→ **Prompt**: An exact copy of all the lines below is required, with every image left out.

→ **Extracted data**:
____

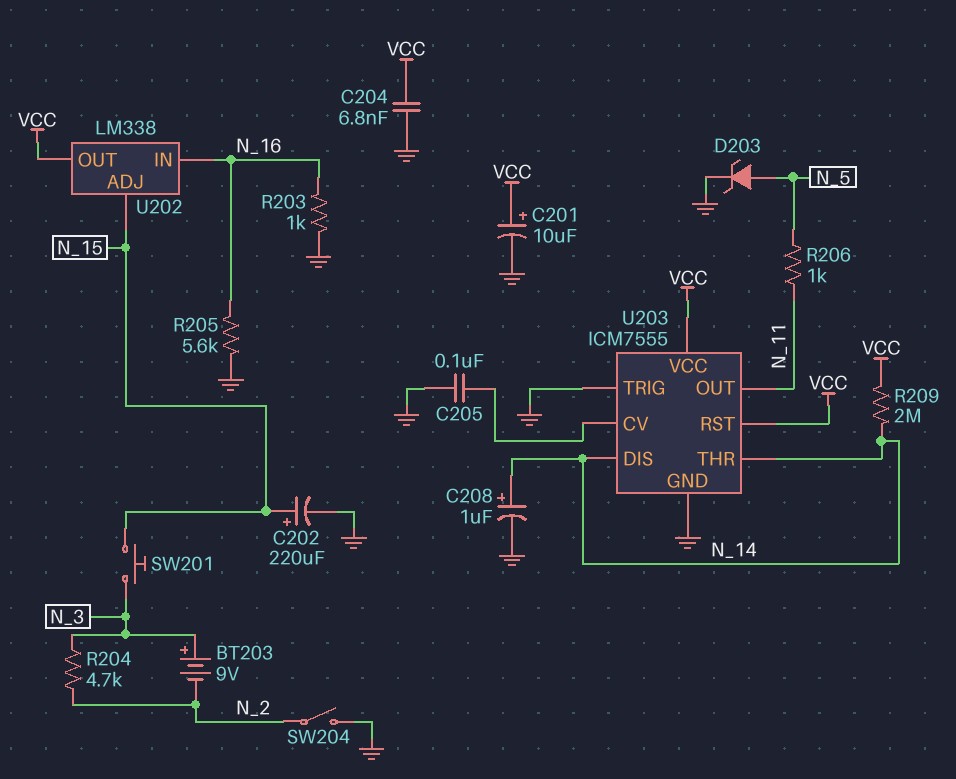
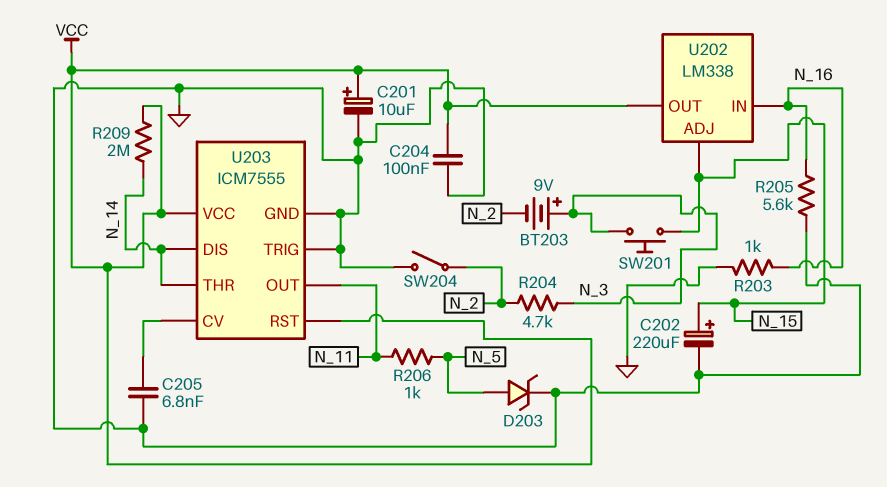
C204: 6.8nF (GND, VCC) -> 100nF (GND, VCC)
C205: 100nF (GND, U203/CV) -> 6.8nF (GND, U203/CV)
C208: 1uF (plus N_14, minus GND) -> none

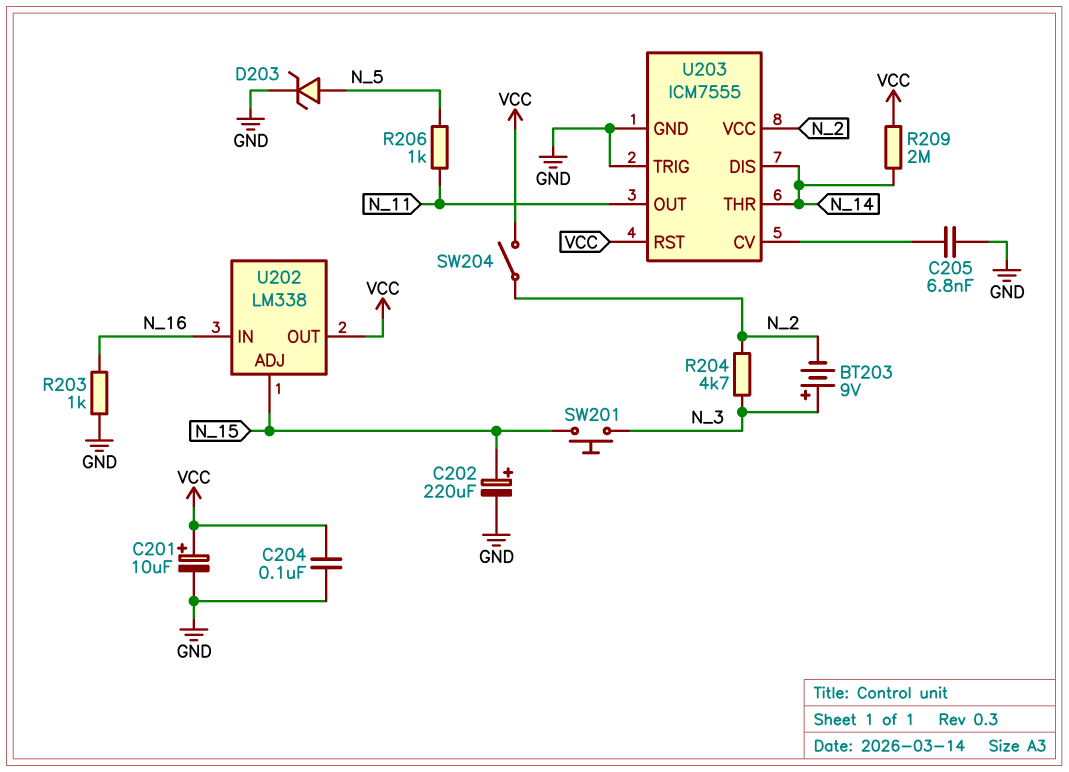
R205: 5.6k (GND, N_16) -> none
SW204: switch (GND, N_2) -> switch (N_2, VCC)
U203 pin VCC: VCC -> N_2

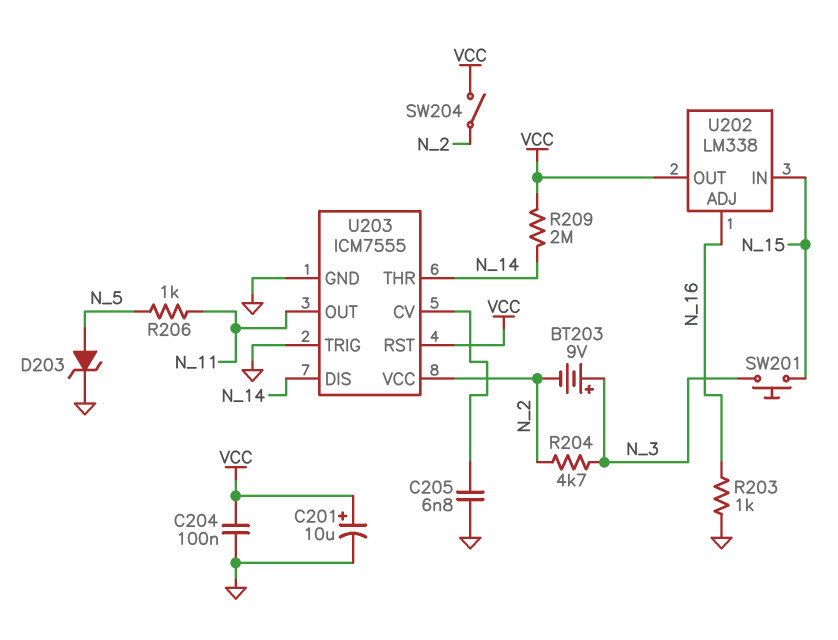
C202: 220uF (plus N_15, minus GND) -> none
U202 pin ADJ: N_15 -> N_16
U202 pin IN: N_16 -> N_15

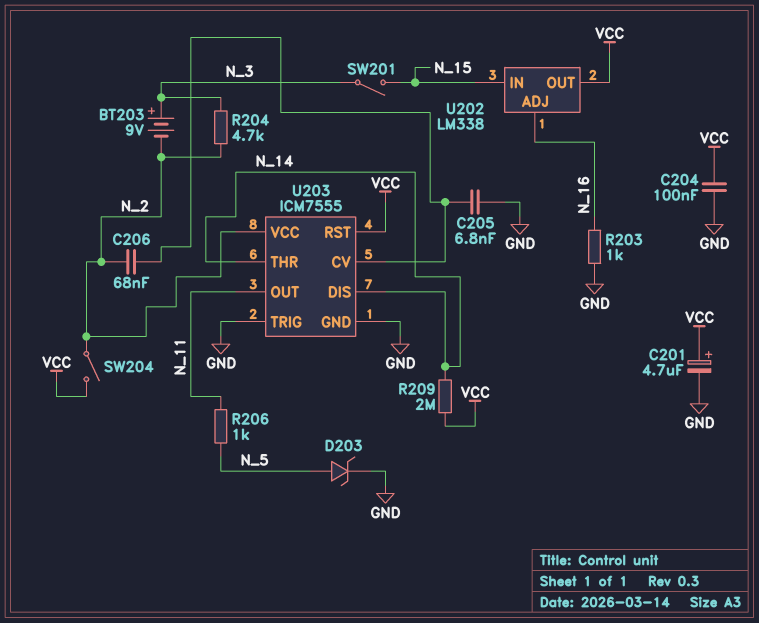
C201: 10uF (plus VCC, minus GND) -> 4.7uF (plus VCC, minus GND)
C206: none -> 68nF (N_2, U203/CV)
SW201: button (N_3, N_15) -> switch (N_3, N_15)

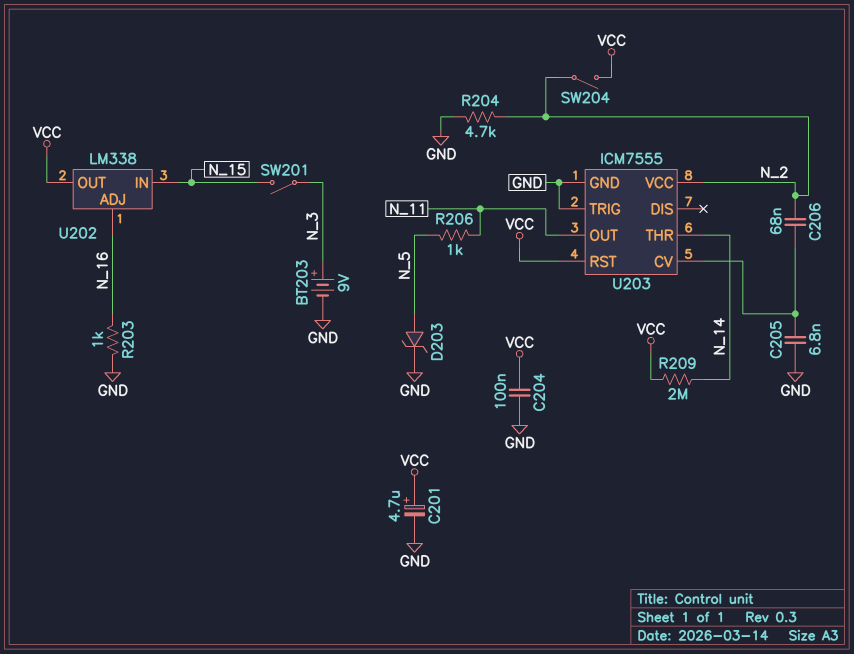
BT203: 9V (plus N_3, minus N_2) -> 9V (plus N_3, minus GND)
R204: 4.7k (N_2, N_3) -> 4.7k (GND, N_2)
U203 pin DIS: N_14 -> none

____

→ **Output for this exercise**:
C204: 6.8nF (GND, VCC) -> 100nF (GND, VCC)
C205: 100nF (GND, U203/CV) -> 6.8nF (GND, U203/CV)
C208: 1uF (plus N_14, minus GND) -> none

R205: 5.6k (GND, N_16) -> none
SW204: switch (GND, N_2) -> switch (N_2, VCC)
U203 pin VCC: VCC -> N_2

C202: 220uF (plus N_15, minus GND) -> none
U202 pin ADJ: N_15 -> N_16
U202 pin IN: N_16 -> N_15

C201: 10uF (plus VCC, minus GND) -> 4.7uF (plus VCC, minus GND)
C206: none -> 68nF (N_2, U203/CV)
SW201: button (N_3, N_15) -> switch (N_3, N_15)

BT203: 9V (plus N_3, minus N_2) -> 9V (plus N_3, minus GND)
R204: 4.7k (N_2, N_3) -> 4.7k (GND, N_2)
U203 pin DIS: N_14 -> none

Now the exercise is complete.